[Extracted records]
★ ★ ★ ★ ★
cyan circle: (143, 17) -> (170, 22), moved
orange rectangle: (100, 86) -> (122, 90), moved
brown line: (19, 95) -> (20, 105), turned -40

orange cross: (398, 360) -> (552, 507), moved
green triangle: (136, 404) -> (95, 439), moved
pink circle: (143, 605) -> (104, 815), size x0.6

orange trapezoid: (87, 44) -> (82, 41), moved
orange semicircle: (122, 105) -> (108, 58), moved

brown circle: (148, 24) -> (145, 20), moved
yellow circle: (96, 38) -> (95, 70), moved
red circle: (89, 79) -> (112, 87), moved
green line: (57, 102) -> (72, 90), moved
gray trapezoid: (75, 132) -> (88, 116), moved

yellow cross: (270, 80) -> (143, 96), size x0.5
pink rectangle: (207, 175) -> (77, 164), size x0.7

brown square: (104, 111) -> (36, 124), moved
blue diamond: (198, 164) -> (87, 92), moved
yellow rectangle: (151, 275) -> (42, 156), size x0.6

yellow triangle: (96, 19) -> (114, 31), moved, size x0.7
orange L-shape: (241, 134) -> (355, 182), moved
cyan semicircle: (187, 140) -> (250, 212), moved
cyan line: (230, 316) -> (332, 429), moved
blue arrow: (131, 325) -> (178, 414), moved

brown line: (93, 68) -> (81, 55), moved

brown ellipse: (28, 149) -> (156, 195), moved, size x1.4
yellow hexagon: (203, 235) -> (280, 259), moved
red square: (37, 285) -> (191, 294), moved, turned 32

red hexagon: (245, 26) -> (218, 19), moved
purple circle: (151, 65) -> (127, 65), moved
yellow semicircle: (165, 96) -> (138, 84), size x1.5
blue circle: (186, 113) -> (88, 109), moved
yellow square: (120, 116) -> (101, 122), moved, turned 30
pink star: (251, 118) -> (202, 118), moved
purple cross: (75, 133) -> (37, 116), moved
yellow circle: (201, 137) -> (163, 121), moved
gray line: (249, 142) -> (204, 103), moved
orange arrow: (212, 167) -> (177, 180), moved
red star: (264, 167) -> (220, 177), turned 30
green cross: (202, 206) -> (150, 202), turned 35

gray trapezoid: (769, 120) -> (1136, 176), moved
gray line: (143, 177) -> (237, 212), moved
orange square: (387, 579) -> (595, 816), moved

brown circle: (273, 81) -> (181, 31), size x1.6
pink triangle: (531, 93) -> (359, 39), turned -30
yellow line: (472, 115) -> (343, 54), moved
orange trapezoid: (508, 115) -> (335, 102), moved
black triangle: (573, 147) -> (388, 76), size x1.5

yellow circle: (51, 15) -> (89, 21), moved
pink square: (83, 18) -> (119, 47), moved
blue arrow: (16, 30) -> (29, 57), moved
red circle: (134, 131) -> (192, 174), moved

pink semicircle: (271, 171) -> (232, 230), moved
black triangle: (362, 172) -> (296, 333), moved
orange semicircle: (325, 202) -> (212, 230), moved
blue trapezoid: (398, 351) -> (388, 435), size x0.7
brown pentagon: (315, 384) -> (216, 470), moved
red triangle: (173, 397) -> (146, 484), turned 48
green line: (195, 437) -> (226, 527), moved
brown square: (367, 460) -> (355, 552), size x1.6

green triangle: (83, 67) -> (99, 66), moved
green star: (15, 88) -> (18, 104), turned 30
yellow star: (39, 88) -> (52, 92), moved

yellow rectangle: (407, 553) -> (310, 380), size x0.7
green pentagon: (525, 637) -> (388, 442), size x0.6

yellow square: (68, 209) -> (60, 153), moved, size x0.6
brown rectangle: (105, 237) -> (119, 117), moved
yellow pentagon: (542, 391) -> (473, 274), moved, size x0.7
★ ★ ★ ★ ★
Required work:
Give back all the records exactly as they stand.

Answer space:
cyan circle: (143, 17) -> (170, 22), moved
orange rectangle: (100, 86) -> (122, 90), moved
brown line: (19, 95) -> (20, 105), turned -40

orange cross: (398, 360) -> (552, 507), moved
green triangle: (136, 404) -> (95, 439), moved
pink circle: (143, 605) -> (104, 815), size x0.6

orange trapezoid: (87, 44) -> (82, 41), moved
orange semicircle: (122, 105) -> (108, 58), moved

brown circle: (148, 24) -> (145, 20), moved
yellow circle: (96, 38) -> (95, 70), moved
red circle: (89, 79) -> (112, 87), moved
green line: (57, 102) -> (72, 90), moved
gray trapezoid: (75, 132) -> (88, 116), moved

yellow cross: (270, 80) -> (143, 96), size x0.5
pink rectangle: (207, 175) -> (77, 164), size x0.7

brown square: (104, 111) -> (36, 124), moved
blue diamond: (198, 164) -> (87, 92), moved
yellow rectangle: (151, 275) -> (42, 156), size x0.6

yellow triangle: (96, 19) -> (114, 31), moved, size x0.7
orange L-shape: (241, 134) -> (355, 182), moved
cyan semicircle: (187, 140) -> (250, 212), moved
cyan line: (230, 316) -> (332, 429), moved
blue arrow: (131, 325) -> (178, 414), moved

brown line: (93, 68) -> (81, 55), moved

brown ellipse: (28, 149) -> (156, 195), moved, size x1.4
yellow hexagon: (203, 235) -> (280, 259), moved
red square: (37, 285) -> (191, 294), moved, turned 32

red hexagon: (245, 26) -> (218, 19), moved
purple circle: (151, 65) -> (127, 65), moved
yellow semicircle: (165, 96) -> (138, 84), size x1.5
blue circle: (186, 113) -> (88, 109), moved
yellow square: (120, 116) -> (101, 122), moved, turned 30
pink star: (251, 118) -> (202, 118), moved
purple cross: (75, 133) -> (37, 116), moved
yellow circle: (201, 137) -> (163, 121), moved
gray line: (249, 142) -> (204, 103), moved
orange arrow: (212, 167) -> (177, 180), moved
red star: (264, 167) -> (220, 177), turned 30
green cross: (202, 206) -> (150, 202), turned 35

gray trapezoid: (769, 120) -> (1136, 176), moved
gray line: (143, 177) -> (237, 212), moved
orange square: (387, 579) -> (595, 816), moved

brown circle: (273, 81) -> (181, 31), size x1.6
pink triangle: (531, 93) -> (359, 39), turned -30
yellow line: (472, 115) -> (343, 54), moved
orange trapezoid: (508, 115) -> (335, 102), moved
black triangle: (573, 147) -> (388, 76), size x1.5

yellow circle: (51, 15) -> (89, 21), moved
pink square: (83, 18) -> (119, 47), moved
blue arrow: (16, 30) -> (29, 57), moved
red circle: (134, 131) -> (192, 174), moved

pink semicircle: (271, 171) -> (232, 230), moved
black triangle: (362, 172) -> (296, 333), moved
orange semicircle: (325, 202) -> (212, 230), moved
blue trapezoid: (398, 351) -> (388, 435), size x0.7
brown pentagon: (315, 384) -> (216, 470), moved
red triangle: (173, 397) -> (146, 484), turned 48
green line: (195, 437) -> (226, 527), moved
brown square: (367, 460) -> (355, 552), size x1.6

green triangle: (83, 67) -> (99, 66), moved
green star: (15, 88) -> (18, 104), turned 30
yellow star: (39, 88) -> (52, 92), moved

yellow rectangle: (407, 553) -> (310, 380), size x0.7
green pentagon: (525, 637) -> (388, 442), size x0.6

yellow square: (68, 209) -> (60, 153), moved, size x0.6
brown rectangle: (105, 237) -> (119, 117), moved
yellow pentagon: (542, 391) -> (473, 274), moved, size x0.7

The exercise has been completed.